Task statement:
Check each line of the listing below for the string "LIGHT", then copy every line that has it.

Source data:
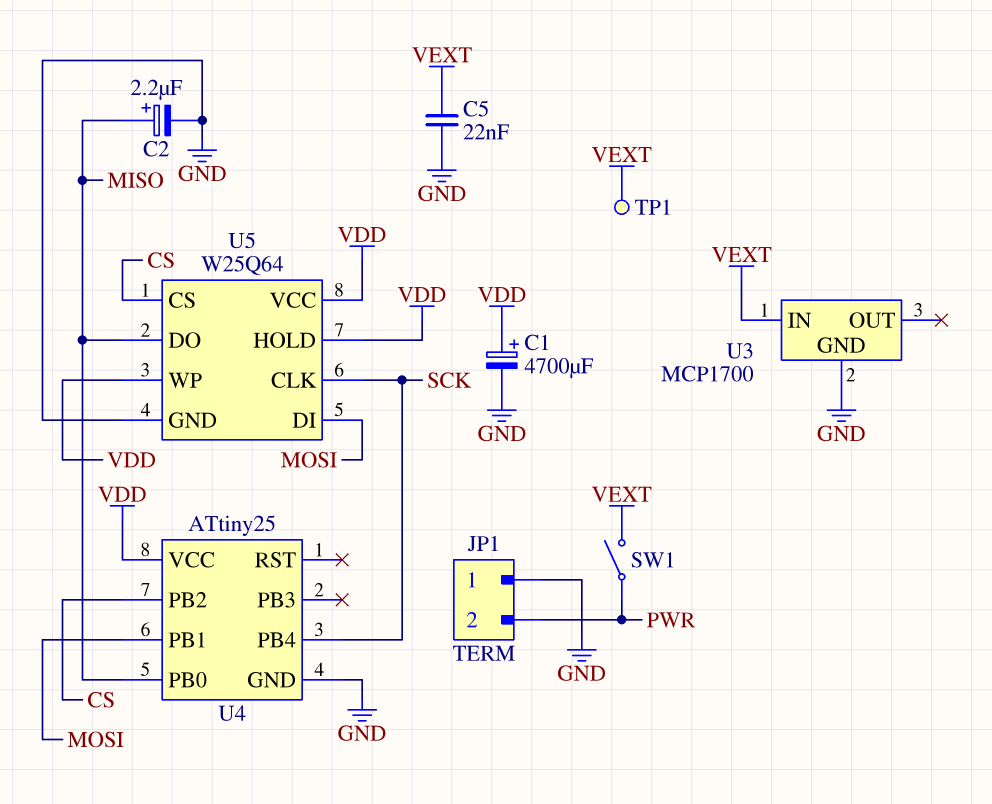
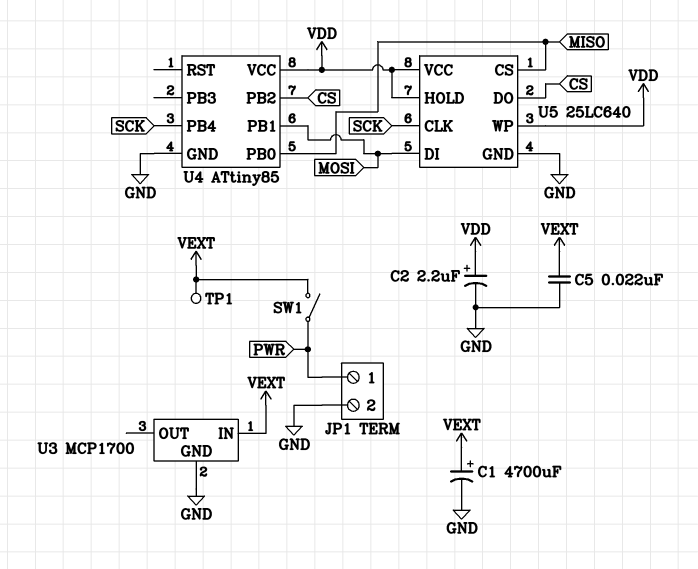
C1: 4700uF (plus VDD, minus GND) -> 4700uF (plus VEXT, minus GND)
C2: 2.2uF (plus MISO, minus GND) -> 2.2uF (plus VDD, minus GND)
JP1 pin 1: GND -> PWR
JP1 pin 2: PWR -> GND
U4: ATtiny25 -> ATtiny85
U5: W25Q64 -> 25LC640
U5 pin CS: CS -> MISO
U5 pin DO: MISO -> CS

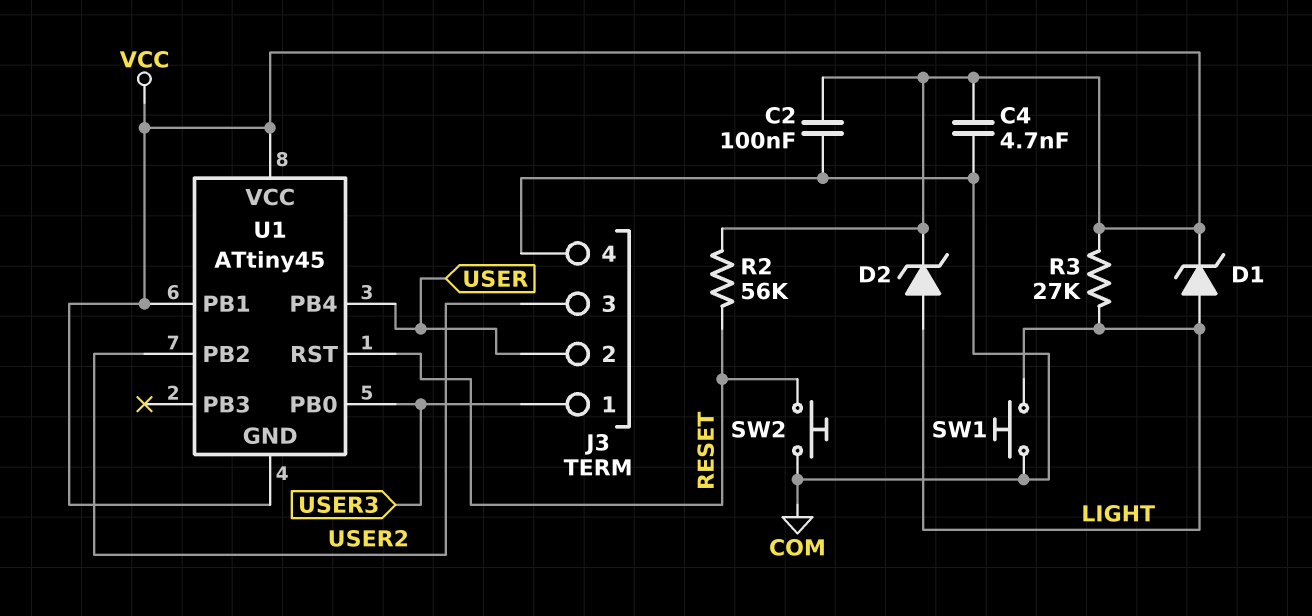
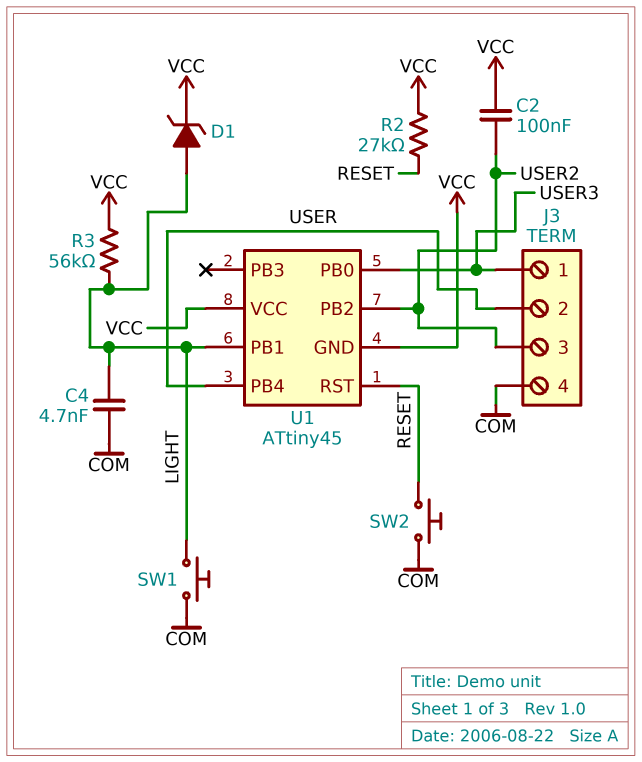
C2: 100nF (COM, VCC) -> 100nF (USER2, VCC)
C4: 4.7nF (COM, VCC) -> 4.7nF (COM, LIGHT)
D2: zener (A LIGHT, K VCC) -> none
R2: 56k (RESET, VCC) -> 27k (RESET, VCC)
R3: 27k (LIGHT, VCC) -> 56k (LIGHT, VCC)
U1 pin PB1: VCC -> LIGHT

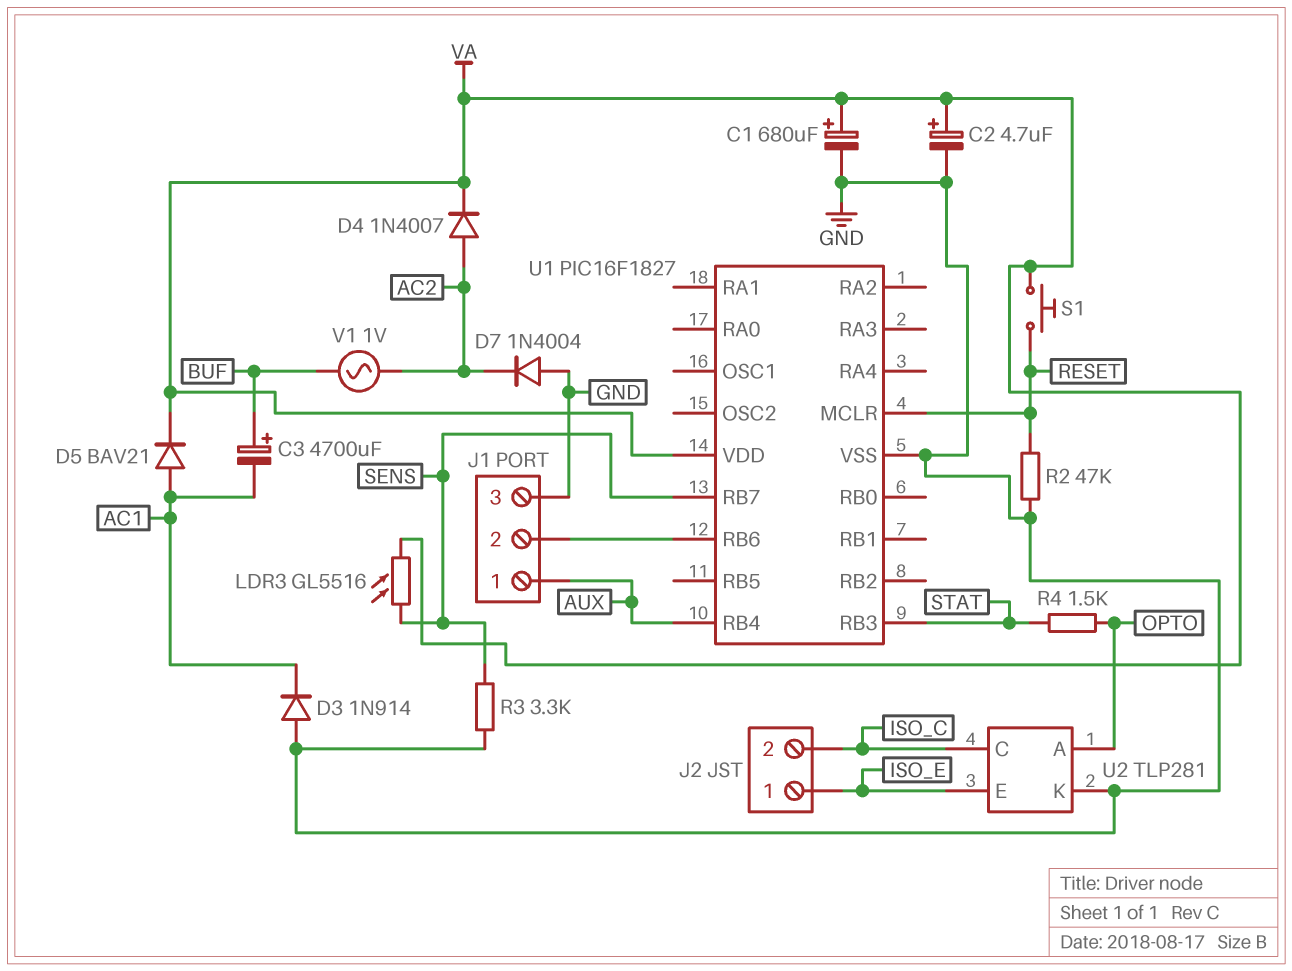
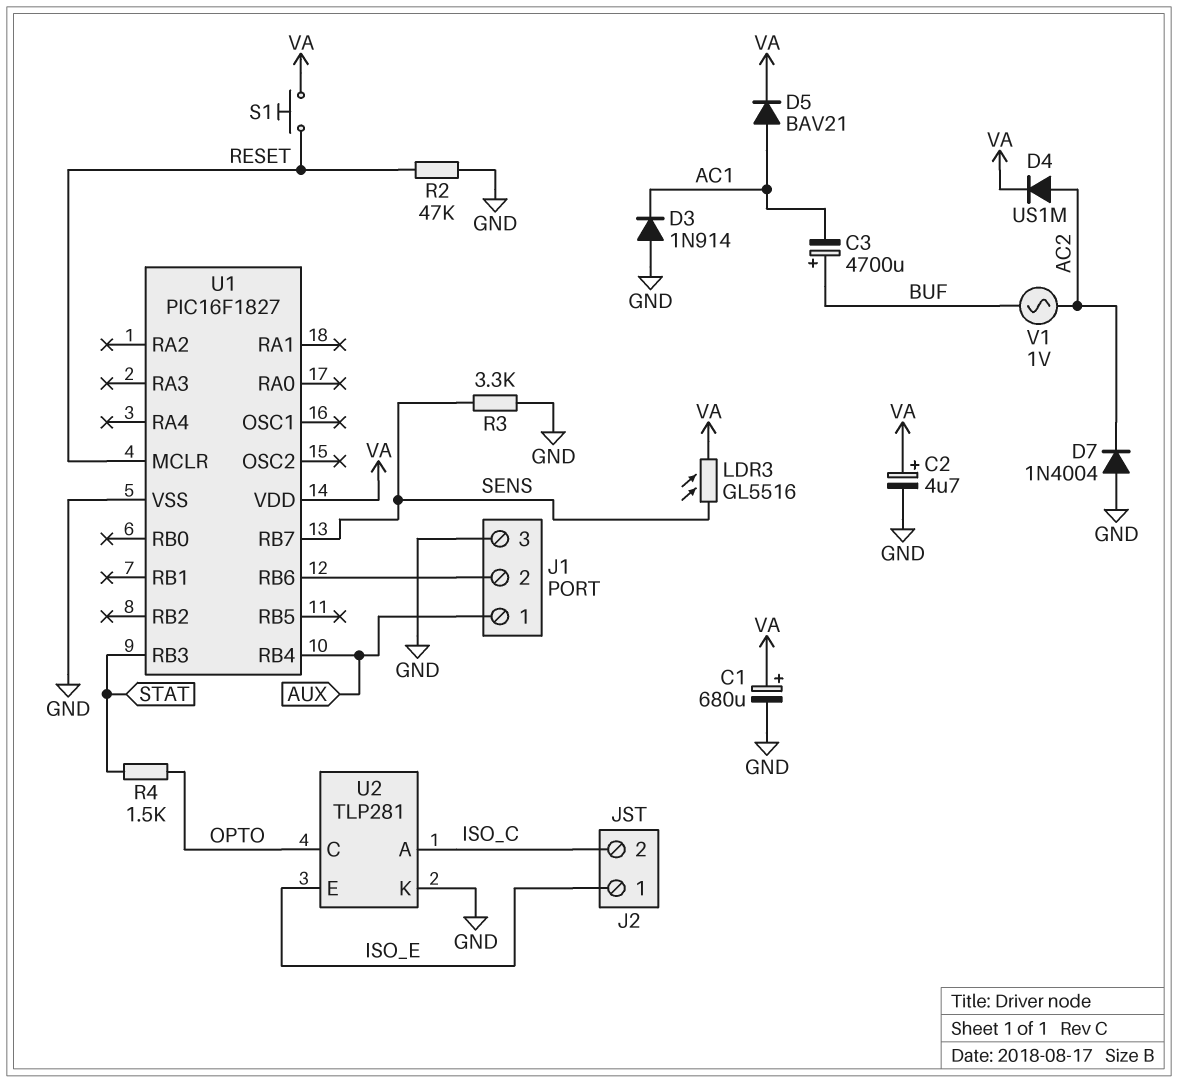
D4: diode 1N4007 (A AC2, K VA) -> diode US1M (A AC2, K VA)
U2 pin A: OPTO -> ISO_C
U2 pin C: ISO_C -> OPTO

Reply to the exercise:
C4: 4.7nF (COM, VCC) -> 4.7nF (COM, LIGHT)
D2: zener (A LIGHT, K VCC) -> none
R3: 27k (LIGHT, VCC) -> 56k (LIGHT, VCC)
U1 pin PB1: VCC -> LIGHT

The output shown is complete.